Stored rows:
=-=-=

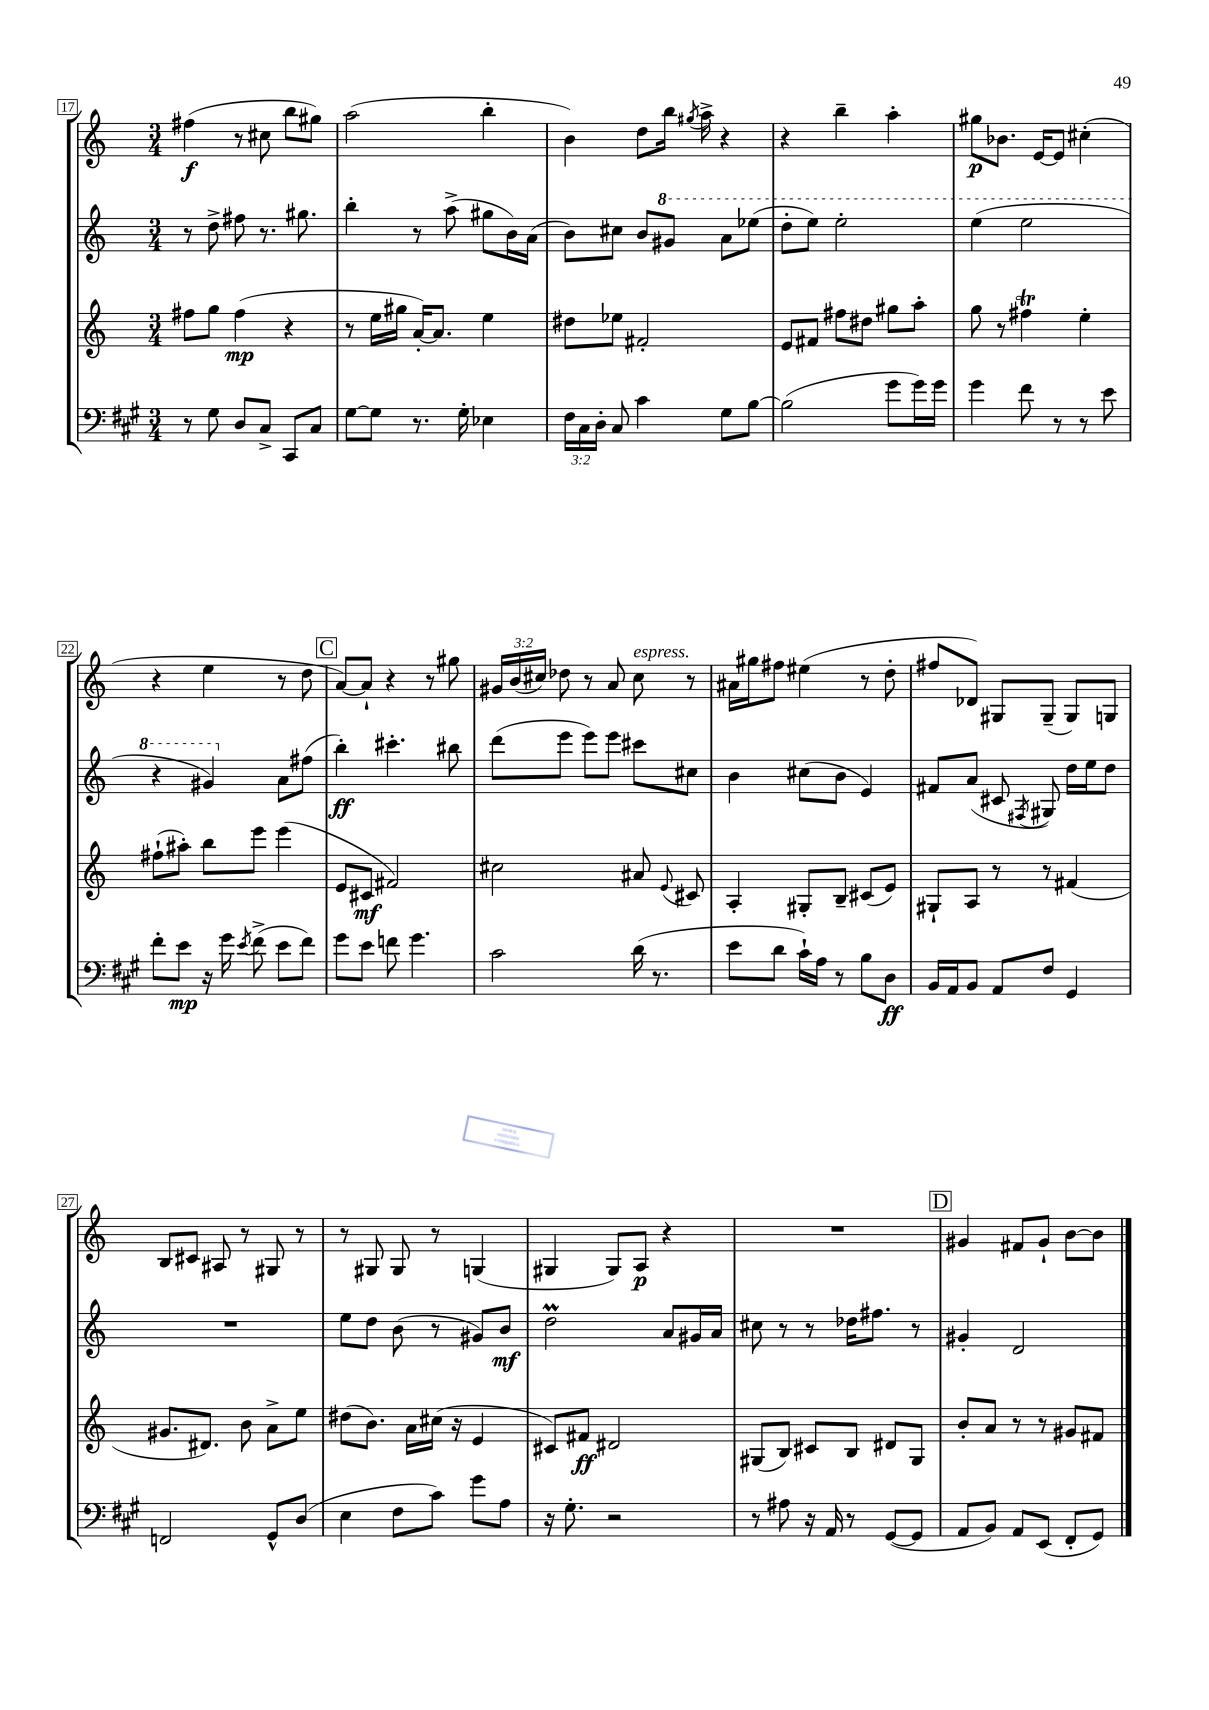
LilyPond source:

<<
\new StaffGroup <<
\new Staff = "s0" {
    \clef treble \key c \major \numericTimeSignature \time 3/4 \override Staff.TupletNumber.text = #tuplet-number::calc-fraction-text
    \autoBeamOff fis''4\f( r8 cis''8 b''8[ gis''8]) |
    a''2( b''4-. |
    b'4) d''8[ b''16] \acciaccatura { gis''8 } a''16-> r4 |
    r4 b''4-- a''4-. |
    gis''8[\p bes'8.] e'16[~ e'8] cis''4-.( |
    r4 e''4 r8 d''8 |
    \mark \markup { \box "C" } a'8[~) a'8]-! r4 r8 gis''8 |
    \tuplet 3/2 { gis'16[ b'16( cis''16]) } des''8 r8 a'8 cis''8^\markup { \italic "espress." } r8 |
    ais'16[ gis''16 fis''8] eis''4( r8 d''8-. |
    fis''8[ des'8]) gis8[ gis8]--( gis8[) g8] |
    b8[ cis'8] ais8 r8 gis8 r8 |
    r8 gis8 gis8 r8 g4( |
    gis4 gis8[) a8]\p r4 |
    R2. |
    \mark \markup { \box "D" } gis'4 fis'8[ gis'8]-! b'8[~ b'8] \bar "|." |
}
\new Staff = "s1" {
    \clef treble \key c \major \numericTimeSignature \time 3/4
    \autoBeamOff r8 d''8-> fis''8 r8. gis''8. |
    b''4-. r8 a''8->( gis''8[ b'16) a'16]( |
    b'8[) cis''8] b'8[ \ottava #1 gis''8] a''8[ ees'''8]( |
    d'''8[-. e'''8]) e'''2-. |
    e'''4( e'''2 |
    r4 gis''4) \ottava #0 a'8[ fis''8]( |
    \mark \markup { \box "C" } b''4-.\ff) cis'''4.-. bis''8 |
    d'''8[( e'''8] e'''8[) e'''8] cis'''8[ cis''8] |
    b'4 cis''8[( b'8] e'4) |
    fis'8[ a'8]( cis'8 \acciaccatura { fis8 } gis8) d''16[ e''16 d''8] |
    R2. |
    e''8[ d''8] b'8( r8 gis'8[) b'8]\mf |
    d''2\prall a'8[ gis'16 a'16] |
    cis''8 r8 r8 des''16[ fis''8.] r8 |
    \mark \markup { \box "D" } gis'4-. d'2 \bar "|." |
}
\new Staff = "s2" {
    \clef treble \key c \major \numericTimeSignature \time 3/4
    \autoBeamOff fis''8[ g''8] fis''4\mp( r4 |
    r8 e''16[ gis''16] a'16[~-.) a'8.] e''4 |
    dis''8[ ees''8] fis'2-. |
    e'8[ fis'8] fis''8[ dis''8] gis''8[ a''8]-. |
    g''8 r8 fis''4\trill e''4-. |
    fis''8[-!( ais''8]-.) b''8[ e'''8] e'''4( |
    \mark \markup { \box "C" } e'8[ cis'8]\mf fis'2) |
    cis''2 ais'8 \appoggiatura { e'8 } cis'8 |
    a4-. gis8[-. b8]-- cis'8[( e'8]) |
    gis8[-! a8] r8 r8 fis'4( |
    gis'8.[ dis'8.]) b'8 a'8[-> e''8] |
    dis''8[( b'8.]) a'16[ cis''16]( r16 e'4 |
    cis'8[) fis'8]\ff dis'2 |
    gis8[( b8]) cis'8[ b8] dis'8[ gis8] |
    \mark \markup { \box "D" } b'8[-. a'8] r8 r8 gis'8[ fis'8] \bar "|." |
}
\new Staff = "s3" {
    \clef bass \key a \major \numericTimeSignature \time 3/4 \override Staff.TupletNumber.text = #tuplet-number::calc-fraction-text
    \autoBeamOff r8 gis8 d8[ cis8]-> cis,8[ cis8] |
    gis8[~ gis8] r8. gis16-. ees4 |
    \tuplet 3/2 { fis16[ cis16 d16]-. } cis8 cis'4 gis8[ b8]~ |
    b2( gis'8[ gis'16) gis'16] |
    gis'4 fis'8 r8 r8 e'8 |
    fis'8[-. e'8]\mp r16 gis'16 \acciaccatura { e'8 } fis'8->( e'8[ fis'8]) |
    \mark \markup { \box "C" } gis'8[ e'8] f'8 gis'4. |
    cis'2 d'16( r8. |
    e'8[ d'8] cis'16[-!) a16] r8 b8[ d8]\ff |
    b,16[ a,16 b,8] a,8[ fis8] gis,4 |
    f,2 gis,8[-^ d8]( |
    e4 fis8[ cis'8]) gis'8[ a8] |
    r16 gis8.-. r2 |
    r8 ais8 r16 a,16 r8 gis,8[~( gis,8] |
    \mark \markup { \box "D" } a,8[ b,8]) a,8[ e,8]( fis,8[-. gis,8]) \bar "|." |
}
>>
>>
\layout { \context { \Score currentBarNumber = #17 \override BarNumber.stencil = #(make-stencil-boxer 0.1 0.3 ly:text-interface::print) } }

=-=-=

Direction: Show every line from the rows above that contains the string "calc", treating uppercase and lowercase letters as different.

The answer:
    \clef treble \key c \major \numericTimeSignature \time 3/4 \override Staff.TupletNumber.text = #tuplet-number::calc-fraction-text
    \clef bass \key a \major \numericTimeSignature \time 3/4 \override Staff.TupletNumber.text = #tuplet-number::calc-fraction-text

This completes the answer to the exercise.